### Directions:
A faithful transcription of the entries below is required.

### Dataset content:

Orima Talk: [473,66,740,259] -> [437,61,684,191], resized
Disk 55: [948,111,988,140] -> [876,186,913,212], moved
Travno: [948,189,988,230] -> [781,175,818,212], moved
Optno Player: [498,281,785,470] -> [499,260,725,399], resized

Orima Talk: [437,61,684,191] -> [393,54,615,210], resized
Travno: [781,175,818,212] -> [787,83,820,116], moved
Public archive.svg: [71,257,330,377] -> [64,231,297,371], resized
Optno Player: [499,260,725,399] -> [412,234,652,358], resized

### Written reply:
Orima Talk: [473,66,740,259] -> [437,61,684,191], resized
Disk 55: [948,111,988,140] -> [876,186,913,212], moved
Travno: [948,189,988,230] -> [781,175,818,212], moved
Optno Player: [498,281,785,470] -> [499,260,725,399], resized

Orima Talk: [437,61,684,191] -> [393,54,615,210], resized
Travno: [781,175,818,212] -> [787,83,820,116], moved
Public archive.svg: [71,257,330,377] -> [64,231,297,371], resized
Optno Player: [499,260,725,399] -> [412,234,652,358], resized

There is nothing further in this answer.